-------- SUPPLIED MATERIAL --------

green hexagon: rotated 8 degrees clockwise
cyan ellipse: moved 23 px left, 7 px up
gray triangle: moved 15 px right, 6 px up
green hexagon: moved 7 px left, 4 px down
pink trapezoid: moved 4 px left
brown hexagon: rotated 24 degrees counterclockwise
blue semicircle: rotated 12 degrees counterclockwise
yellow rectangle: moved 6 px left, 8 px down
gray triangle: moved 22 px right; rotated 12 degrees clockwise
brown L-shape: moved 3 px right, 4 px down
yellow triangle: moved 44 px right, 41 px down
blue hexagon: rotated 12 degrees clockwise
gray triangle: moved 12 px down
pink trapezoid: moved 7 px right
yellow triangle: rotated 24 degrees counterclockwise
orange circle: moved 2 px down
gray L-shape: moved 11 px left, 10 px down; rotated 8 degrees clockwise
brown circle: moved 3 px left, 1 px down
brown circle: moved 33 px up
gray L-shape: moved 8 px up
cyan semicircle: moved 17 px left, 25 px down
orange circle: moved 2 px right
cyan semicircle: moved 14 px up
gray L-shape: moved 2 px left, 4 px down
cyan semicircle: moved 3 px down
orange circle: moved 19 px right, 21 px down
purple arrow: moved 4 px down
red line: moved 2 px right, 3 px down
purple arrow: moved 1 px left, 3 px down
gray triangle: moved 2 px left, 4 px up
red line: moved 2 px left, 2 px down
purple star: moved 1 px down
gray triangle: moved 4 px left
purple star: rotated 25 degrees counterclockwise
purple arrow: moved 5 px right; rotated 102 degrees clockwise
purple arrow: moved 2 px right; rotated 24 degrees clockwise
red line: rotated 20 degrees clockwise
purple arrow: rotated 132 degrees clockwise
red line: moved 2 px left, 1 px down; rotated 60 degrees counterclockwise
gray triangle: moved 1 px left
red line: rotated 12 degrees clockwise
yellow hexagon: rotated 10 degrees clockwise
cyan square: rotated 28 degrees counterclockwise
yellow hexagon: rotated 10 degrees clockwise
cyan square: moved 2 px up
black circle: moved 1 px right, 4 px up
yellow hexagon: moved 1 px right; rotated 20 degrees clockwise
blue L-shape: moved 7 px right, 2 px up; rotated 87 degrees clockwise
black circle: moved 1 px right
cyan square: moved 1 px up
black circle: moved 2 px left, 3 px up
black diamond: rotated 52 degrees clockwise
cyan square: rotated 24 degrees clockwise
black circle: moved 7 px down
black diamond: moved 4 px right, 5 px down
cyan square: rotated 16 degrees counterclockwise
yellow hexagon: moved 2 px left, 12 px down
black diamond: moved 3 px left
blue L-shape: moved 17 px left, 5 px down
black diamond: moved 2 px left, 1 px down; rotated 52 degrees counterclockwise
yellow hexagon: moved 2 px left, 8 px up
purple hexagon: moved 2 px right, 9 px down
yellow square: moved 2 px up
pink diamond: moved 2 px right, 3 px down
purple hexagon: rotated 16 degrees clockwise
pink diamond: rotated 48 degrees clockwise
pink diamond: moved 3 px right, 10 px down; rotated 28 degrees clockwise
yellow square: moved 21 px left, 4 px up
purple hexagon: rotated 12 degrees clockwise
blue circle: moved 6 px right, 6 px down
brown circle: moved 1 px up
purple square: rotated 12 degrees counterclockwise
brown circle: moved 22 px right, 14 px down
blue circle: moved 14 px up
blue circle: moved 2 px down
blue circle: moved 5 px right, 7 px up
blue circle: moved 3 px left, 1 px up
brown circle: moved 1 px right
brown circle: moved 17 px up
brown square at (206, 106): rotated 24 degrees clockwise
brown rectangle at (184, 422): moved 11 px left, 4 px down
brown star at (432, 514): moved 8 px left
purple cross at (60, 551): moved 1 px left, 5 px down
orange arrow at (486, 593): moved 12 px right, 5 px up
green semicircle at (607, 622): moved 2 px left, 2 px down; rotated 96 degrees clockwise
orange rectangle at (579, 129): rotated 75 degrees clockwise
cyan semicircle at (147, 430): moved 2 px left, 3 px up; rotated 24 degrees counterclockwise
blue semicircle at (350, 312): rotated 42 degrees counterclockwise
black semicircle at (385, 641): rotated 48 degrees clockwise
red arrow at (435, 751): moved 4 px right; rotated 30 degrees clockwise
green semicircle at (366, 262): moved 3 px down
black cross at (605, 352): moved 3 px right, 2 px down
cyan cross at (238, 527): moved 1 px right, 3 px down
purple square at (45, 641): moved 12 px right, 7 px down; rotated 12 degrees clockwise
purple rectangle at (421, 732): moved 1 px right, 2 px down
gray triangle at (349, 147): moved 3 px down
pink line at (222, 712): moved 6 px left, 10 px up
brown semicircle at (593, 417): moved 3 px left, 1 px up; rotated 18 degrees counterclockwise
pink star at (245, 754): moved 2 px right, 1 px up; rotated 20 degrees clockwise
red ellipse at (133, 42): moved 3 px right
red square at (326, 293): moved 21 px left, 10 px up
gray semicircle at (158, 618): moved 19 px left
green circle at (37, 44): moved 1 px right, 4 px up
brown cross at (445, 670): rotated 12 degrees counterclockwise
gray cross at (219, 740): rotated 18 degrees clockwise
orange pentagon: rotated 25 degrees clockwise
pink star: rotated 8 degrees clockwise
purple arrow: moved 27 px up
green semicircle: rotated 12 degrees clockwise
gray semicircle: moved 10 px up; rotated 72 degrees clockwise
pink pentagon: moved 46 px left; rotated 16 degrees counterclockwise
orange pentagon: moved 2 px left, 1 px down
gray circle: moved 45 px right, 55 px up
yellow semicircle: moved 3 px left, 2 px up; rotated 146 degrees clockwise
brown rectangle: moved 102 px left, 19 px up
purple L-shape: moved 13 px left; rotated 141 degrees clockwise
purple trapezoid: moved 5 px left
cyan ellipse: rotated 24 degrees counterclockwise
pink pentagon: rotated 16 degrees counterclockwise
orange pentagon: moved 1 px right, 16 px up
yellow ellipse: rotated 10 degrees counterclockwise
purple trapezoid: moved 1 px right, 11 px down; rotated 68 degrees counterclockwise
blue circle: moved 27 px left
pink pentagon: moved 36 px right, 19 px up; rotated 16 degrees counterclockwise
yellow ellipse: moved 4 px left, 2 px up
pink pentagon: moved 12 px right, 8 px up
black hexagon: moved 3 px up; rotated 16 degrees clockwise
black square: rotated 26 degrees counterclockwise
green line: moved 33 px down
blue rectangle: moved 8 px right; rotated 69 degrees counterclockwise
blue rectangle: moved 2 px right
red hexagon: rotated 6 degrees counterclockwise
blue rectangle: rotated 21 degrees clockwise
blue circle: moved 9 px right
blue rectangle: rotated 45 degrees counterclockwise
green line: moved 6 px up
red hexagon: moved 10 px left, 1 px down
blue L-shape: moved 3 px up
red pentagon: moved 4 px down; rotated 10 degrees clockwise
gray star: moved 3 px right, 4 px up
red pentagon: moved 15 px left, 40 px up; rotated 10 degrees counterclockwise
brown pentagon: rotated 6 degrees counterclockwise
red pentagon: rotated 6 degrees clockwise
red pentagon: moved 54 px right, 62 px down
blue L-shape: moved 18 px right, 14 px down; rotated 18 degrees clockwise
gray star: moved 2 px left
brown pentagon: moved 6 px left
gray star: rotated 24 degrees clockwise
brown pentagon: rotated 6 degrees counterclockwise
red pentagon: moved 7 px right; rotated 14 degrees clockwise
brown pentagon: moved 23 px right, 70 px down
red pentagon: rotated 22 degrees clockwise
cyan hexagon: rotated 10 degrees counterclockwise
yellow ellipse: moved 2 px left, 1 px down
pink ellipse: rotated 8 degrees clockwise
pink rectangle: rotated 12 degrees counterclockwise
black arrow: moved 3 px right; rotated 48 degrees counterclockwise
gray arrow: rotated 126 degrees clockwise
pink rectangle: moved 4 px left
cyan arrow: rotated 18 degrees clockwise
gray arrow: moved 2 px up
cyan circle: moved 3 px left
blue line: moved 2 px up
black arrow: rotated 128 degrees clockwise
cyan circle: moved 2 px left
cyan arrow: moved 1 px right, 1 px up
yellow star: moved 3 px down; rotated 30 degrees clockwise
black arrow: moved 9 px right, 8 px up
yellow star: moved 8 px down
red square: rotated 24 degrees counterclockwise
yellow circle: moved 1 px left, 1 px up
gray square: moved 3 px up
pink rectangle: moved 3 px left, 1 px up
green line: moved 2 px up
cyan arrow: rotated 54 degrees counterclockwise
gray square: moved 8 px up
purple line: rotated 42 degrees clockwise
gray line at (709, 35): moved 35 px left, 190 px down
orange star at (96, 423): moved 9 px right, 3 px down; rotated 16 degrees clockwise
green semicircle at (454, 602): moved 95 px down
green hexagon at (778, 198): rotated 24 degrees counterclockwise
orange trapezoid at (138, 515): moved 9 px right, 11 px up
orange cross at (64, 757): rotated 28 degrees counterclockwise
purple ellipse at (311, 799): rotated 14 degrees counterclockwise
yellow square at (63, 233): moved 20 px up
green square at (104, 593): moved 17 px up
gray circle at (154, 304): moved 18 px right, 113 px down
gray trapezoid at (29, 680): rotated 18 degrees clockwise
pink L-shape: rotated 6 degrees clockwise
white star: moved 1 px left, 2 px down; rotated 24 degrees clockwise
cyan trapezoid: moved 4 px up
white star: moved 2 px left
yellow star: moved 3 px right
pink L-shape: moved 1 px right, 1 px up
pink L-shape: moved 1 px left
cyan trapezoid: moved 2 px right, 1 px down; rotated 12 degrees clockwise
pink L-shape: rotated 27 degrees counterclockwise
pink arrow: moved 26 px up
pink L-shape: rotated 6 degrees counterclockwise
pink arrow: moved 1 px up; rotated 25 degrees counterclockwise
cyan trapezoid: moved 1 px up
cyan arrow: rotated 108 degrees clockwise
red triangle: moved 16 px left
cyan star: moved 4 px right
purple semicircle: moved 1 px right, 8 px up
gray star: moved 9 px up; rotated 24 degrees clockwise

--------

● **EXERCISE INSTRUCTIONS**:
Give every line from the start of the items through the line with "blue semicircle: rotated" as a numbered list, leaving out blank lines.

● **FULL SOLUTION**:
1. green hexagon: rotated 8 degrees clockwise
2. cyan ellipse: moved 23 px left, 7 px up
3. gray triangle: moved 15 px right, 6 px up
4. green hexagon: moved 7 px left, 4 px down
5. pink trapezoid: moved 4 px left
6. brown hexagon: rotated 24 degrees counterclockwise
7. blue semicircle: rotated 12 degrees counterclockwise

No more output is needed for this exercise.